- **REQUIRED ACTION**: Write the data out again exactly, with every picture removed.

===== EXERCISE DATA =====

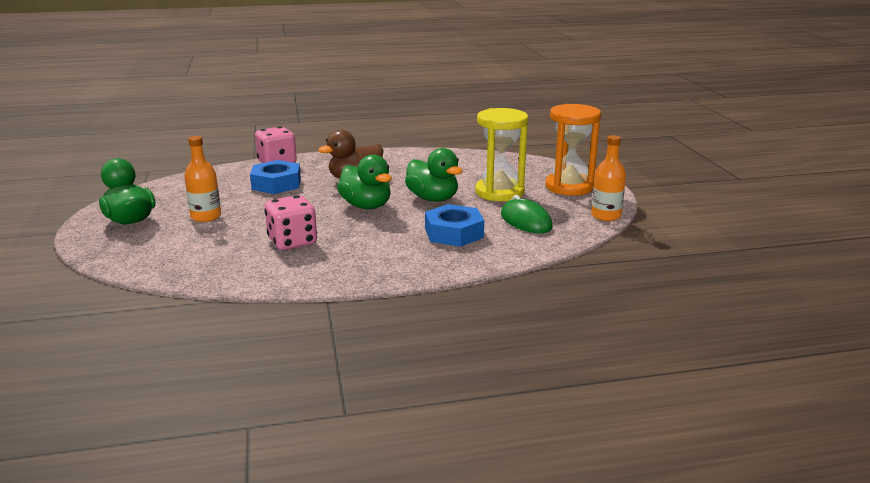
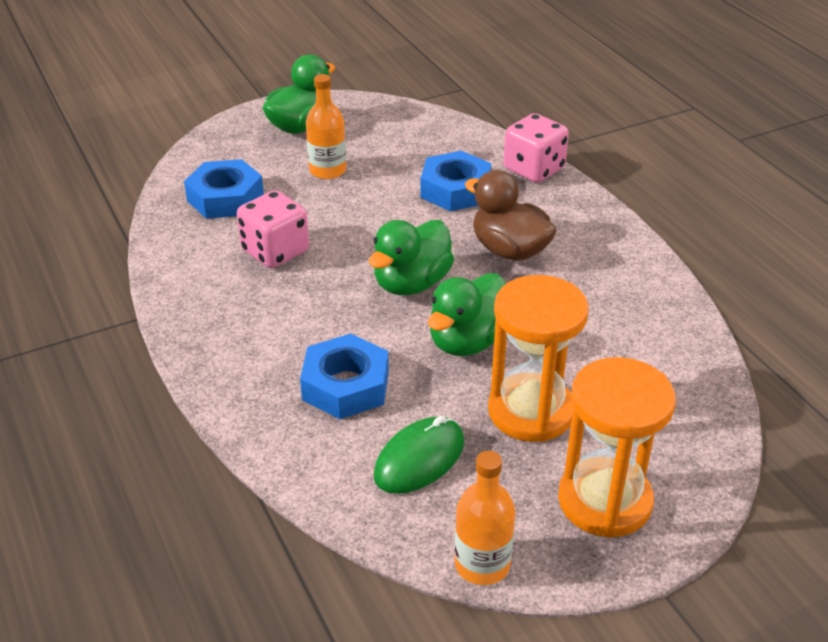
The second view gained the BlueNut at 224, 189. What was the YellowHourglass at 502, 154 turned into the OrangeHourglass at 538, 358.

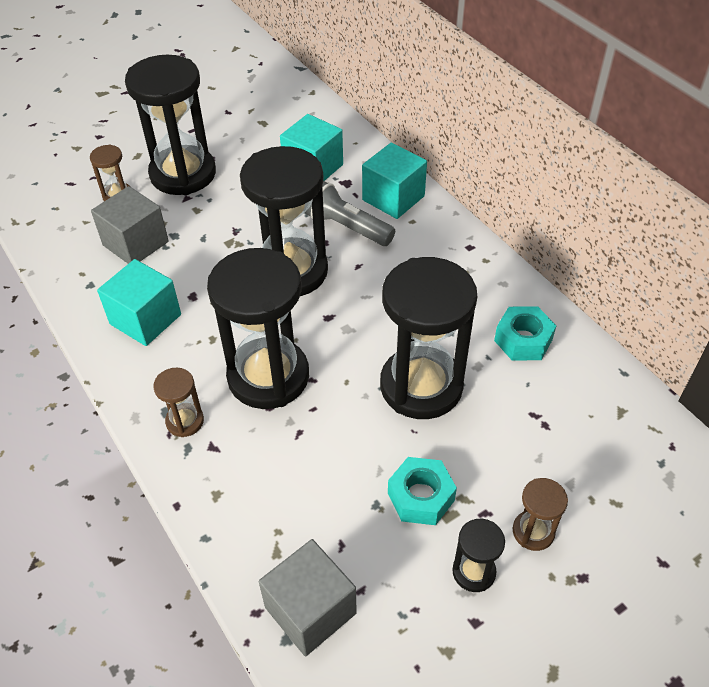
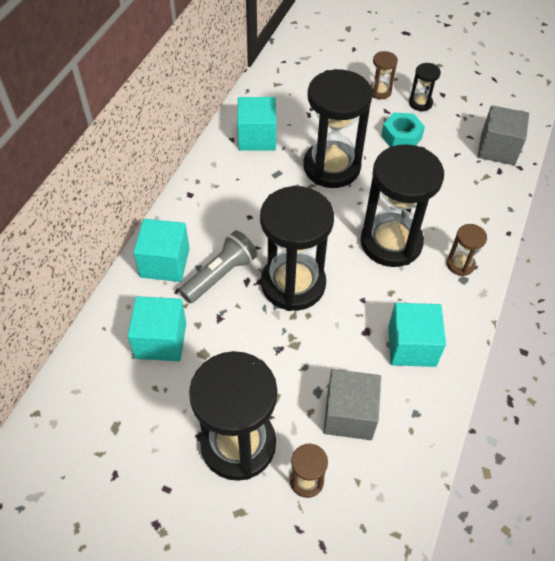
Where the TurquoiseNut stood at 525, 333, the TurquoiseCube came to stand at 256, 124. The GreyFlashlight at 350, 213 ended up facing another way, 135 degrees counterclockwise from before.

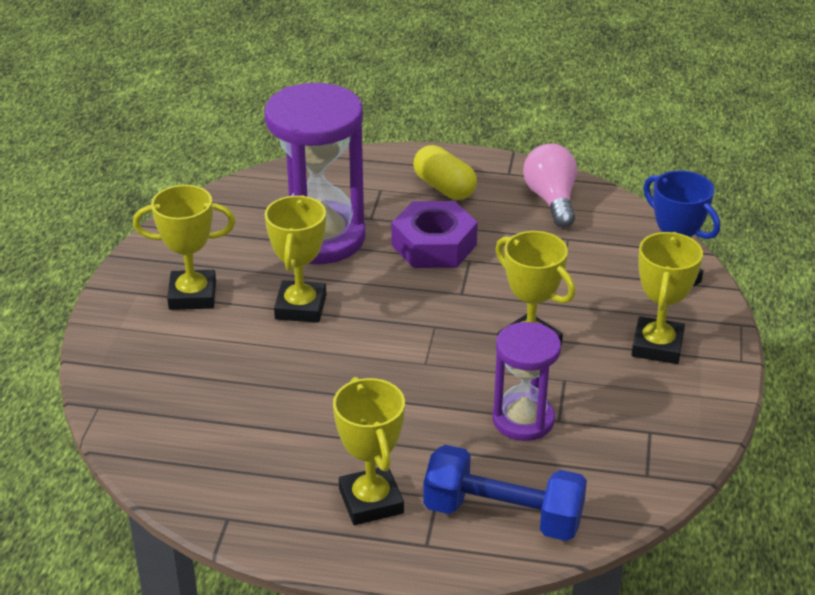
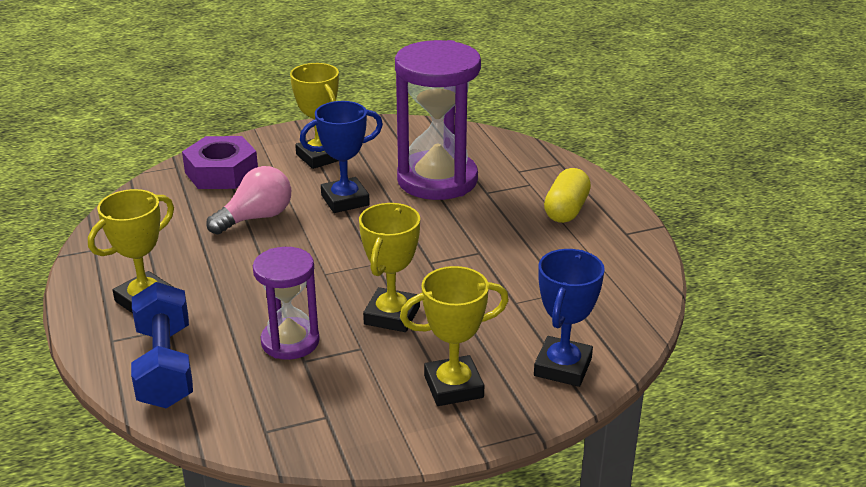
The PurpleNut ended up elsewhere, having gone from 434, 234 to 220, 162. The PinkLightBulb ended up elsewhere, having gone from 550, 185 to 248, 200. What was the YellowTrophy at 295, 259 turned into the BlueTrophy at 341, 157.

=====

- **TASK OUTPUT**:
The second view gained the BlueNut at 224, 189. What was the YellowHourglass at 502, 154 turned into the OrangeHourglass at 538, 358.

Where the TurquoiseNut stood at 525, 333, the TurquoiseCube came to stand at 256, 124. The GreyFlashlight at 350, 213 ended up facing another way, 135 degrees counterclockwise from before.

The PurpleNut ended up elsewhere, having gone from 434, 234 to 220, 162. The PinkLightBulb ended up elsewhere, having gone from 550, 185 to 248, 200. What was the YellowTrophy at 295, 259 turned into the BlueTrophy at 341, 157.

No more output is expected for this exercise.